• **TASK INSTRUCTIONS**: Copy the data that follows exactly as it is, excluding all pictures.

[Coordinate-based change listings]
══════════

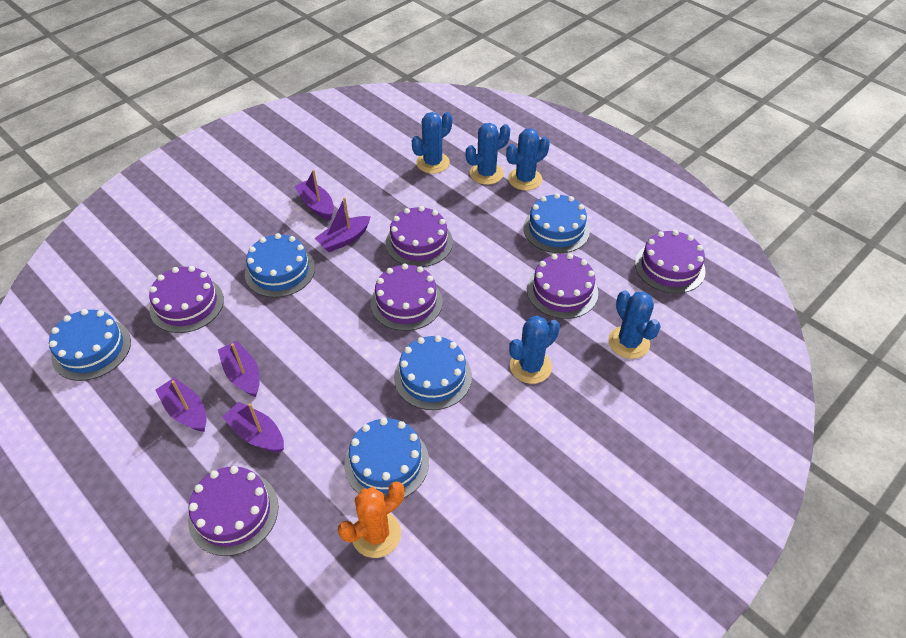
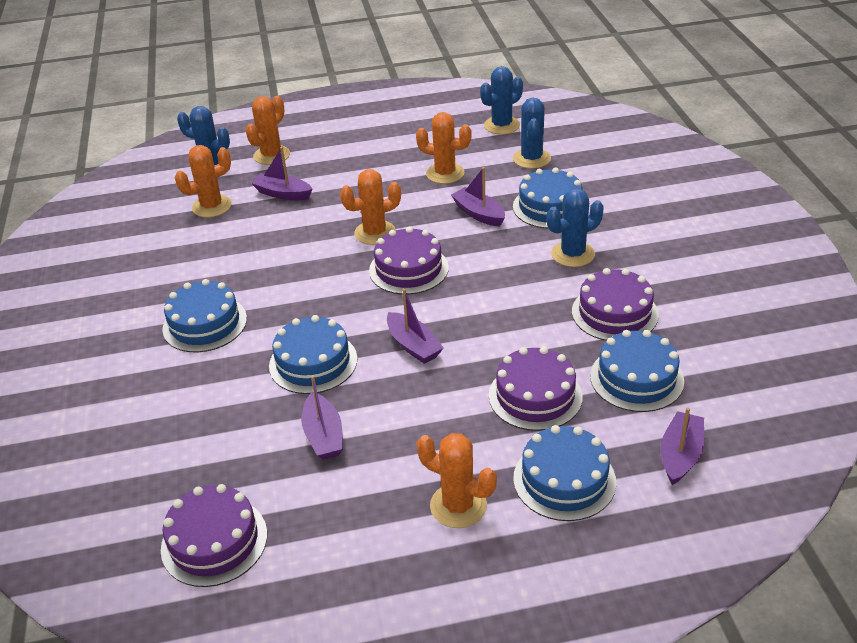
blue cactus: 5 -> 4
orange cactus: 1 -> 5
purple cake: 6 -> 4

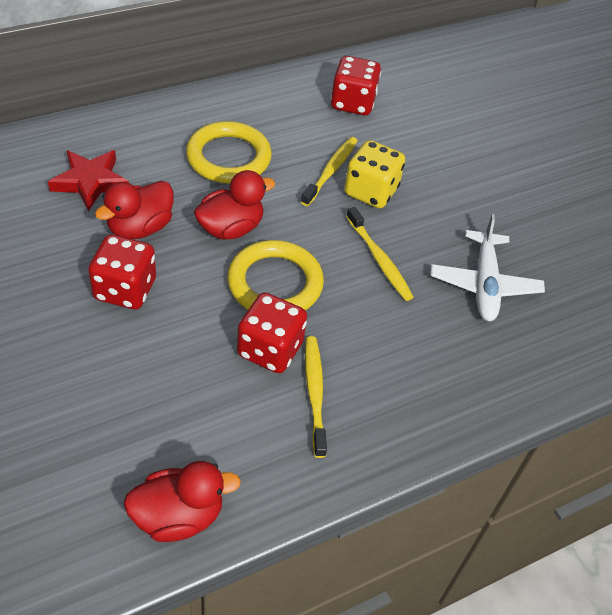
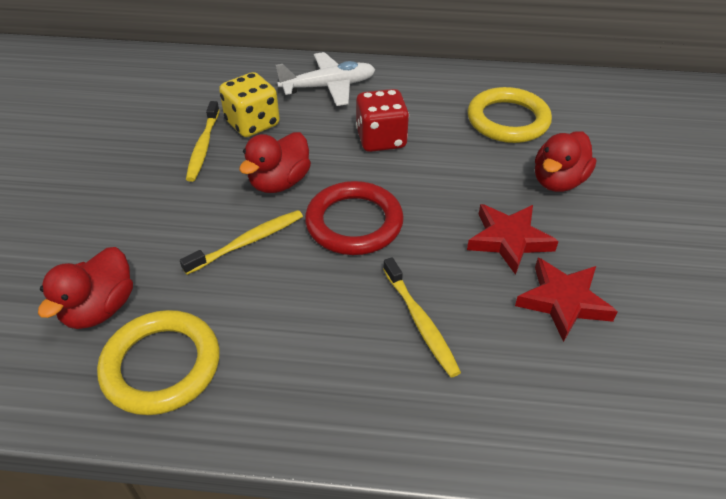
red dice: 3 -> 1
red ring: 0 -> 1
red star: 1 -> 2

══════════

• **OUTPUT OF THE EXERCISE**:
blue cactus: 5 -> 4
orange cactus: 1 -> 5
purple cake: 6 -> 4

red dice: 3 -> 1
red ring: 0 -> 1
red star: 1 -> 2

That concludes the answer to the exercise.